With pictures omitted, copy exactly every line from the one that contains "hand weight (snow-white) <206,118,52,76>" to the end of the listing below.

== Segment start ==

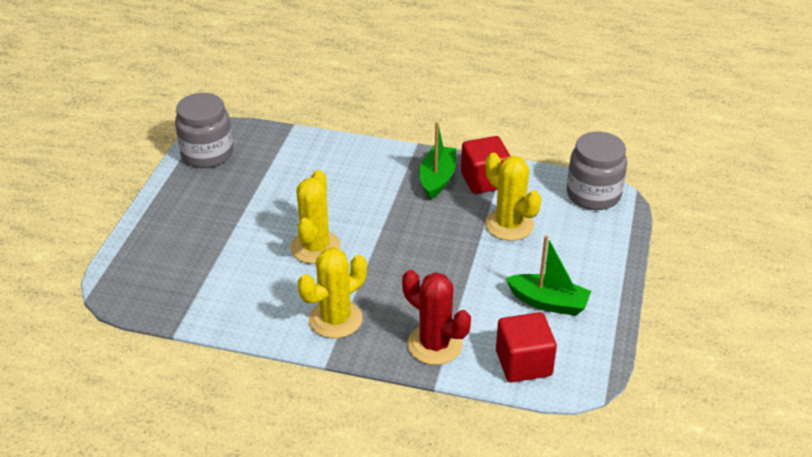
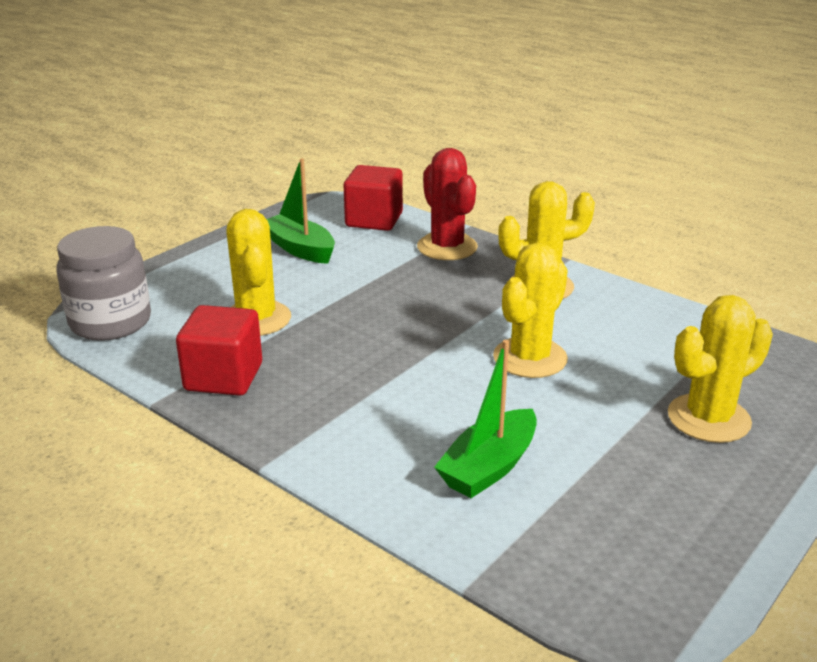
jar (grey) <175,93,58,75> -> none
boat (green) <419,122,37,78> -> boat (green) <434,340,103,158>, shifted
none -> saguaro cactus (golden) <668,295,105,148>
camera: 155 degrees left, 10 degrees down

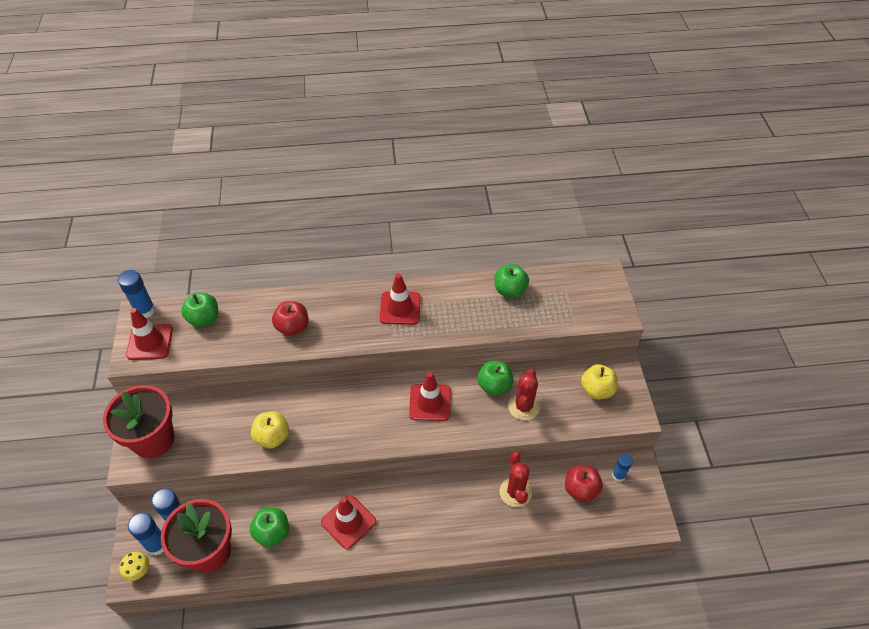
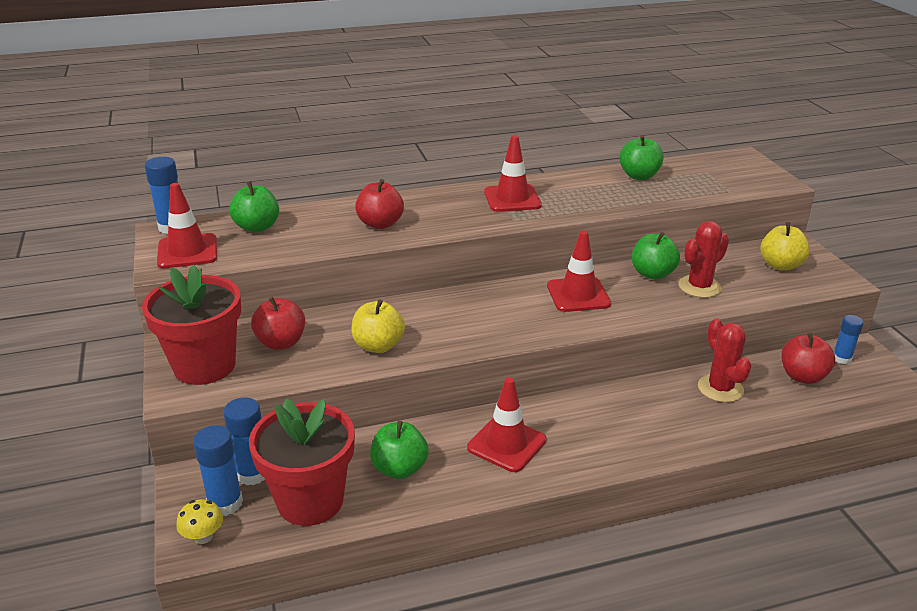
saguaro cactus (crimson) <508,369,32,51> -> saguaro cactus (crimson) <678,221,51,77>, 45 degrees clockwise
none -> apple (crimson) <251,296,54,54>
camera: 10 degrees left, 20 degrees down

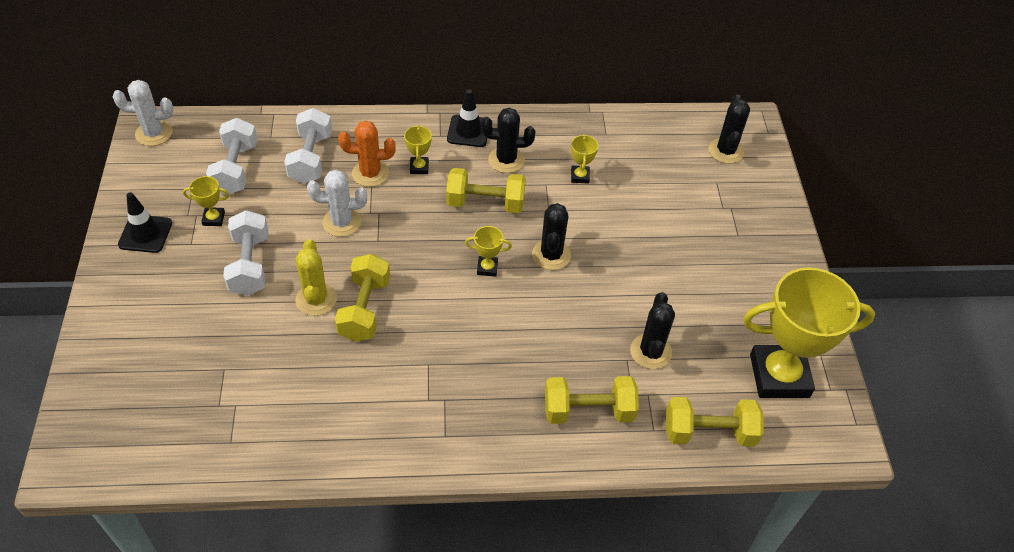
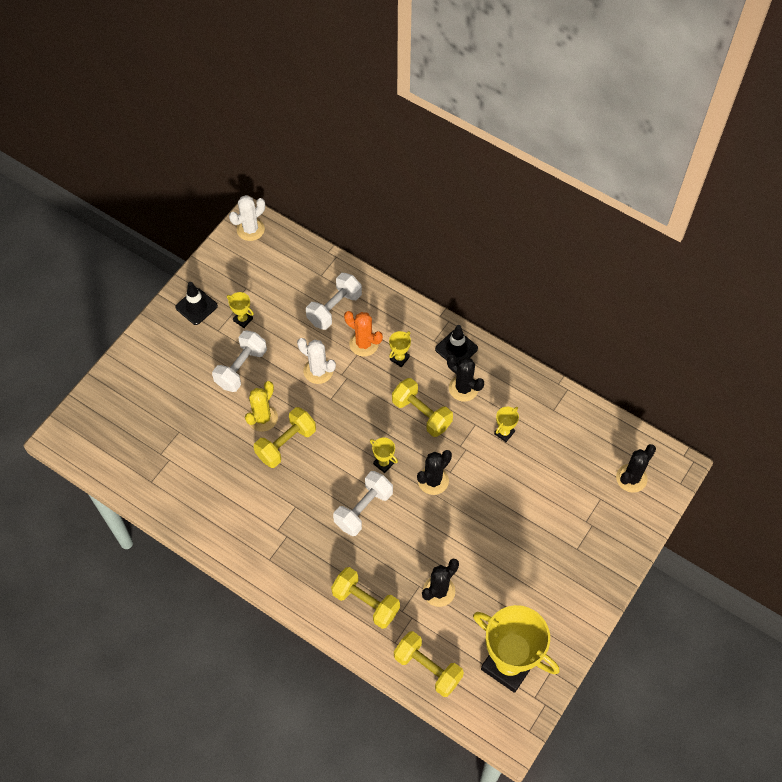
saguaro cactus (snow-white) <113,80,60,66> -> saguaro cactus (snow-white) <229,195,36,46>, 75 degrees counterclockwise
hand weight (snow-white) <206,118,52,76> -> hand weight (snow-white) <333,471,60,65>, shifted
camera: 40 degrees right, 10 degrees up

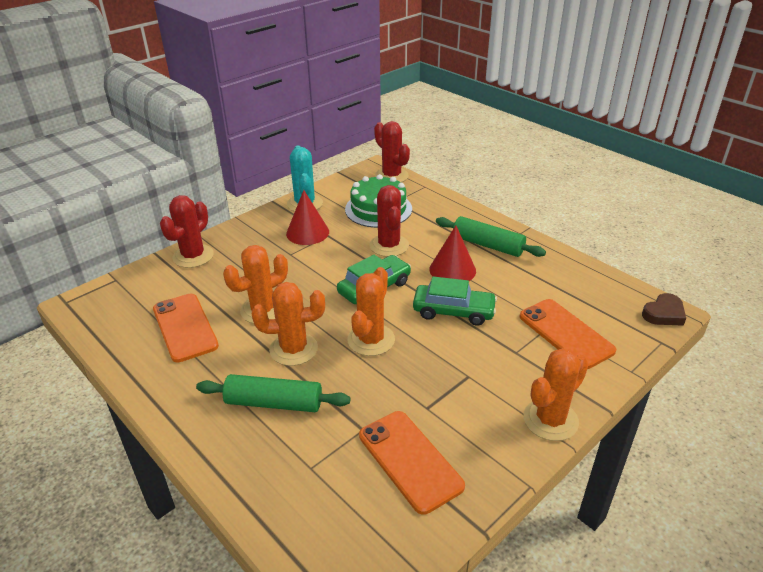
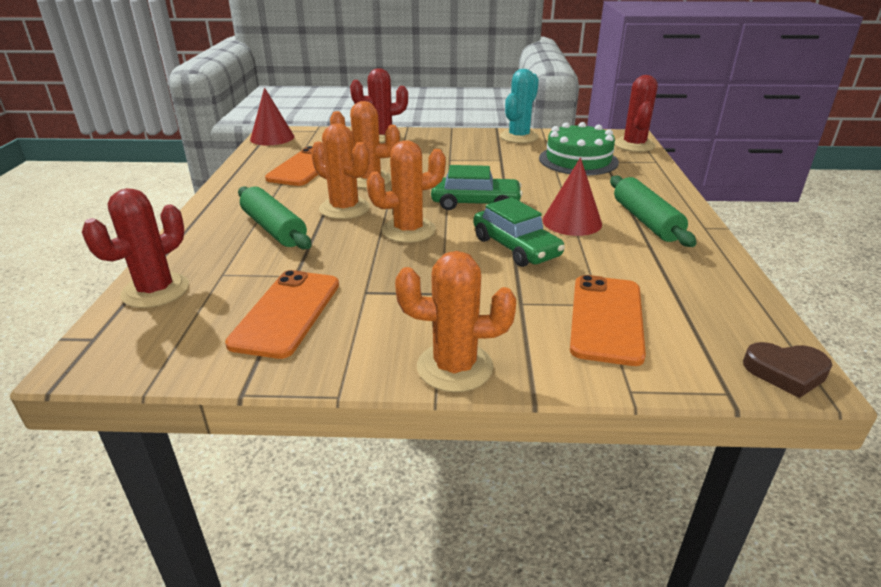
saguaro cactus (crimson) <369,185,40,72> -> saguaro cactus (crimson) <82,188,107,120>, shifted
solid cone (crimson) <286,190,43,55> -> solid cone (crimson) <250,87,45,58>, shifted
camera: 45 degrees right, 5 degrees down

== Segment end ==

_Task result_:
hand weight (snow-white) <206,118,52,76> -> hand weight (snow-white) <333,471,60,65>, shifted
camera: 40 degrees right, 10 degrees up

saguaro cactus (crimson) <369,185,40,72> -> saguaro cactus (crimson) <82,188,107,120>, shifted
solid cone (crimson) <286,190,43,55> -> solid cone (crimson) <250,87,45,58>, shifted
camera: 45 degrees right, 5 degrees down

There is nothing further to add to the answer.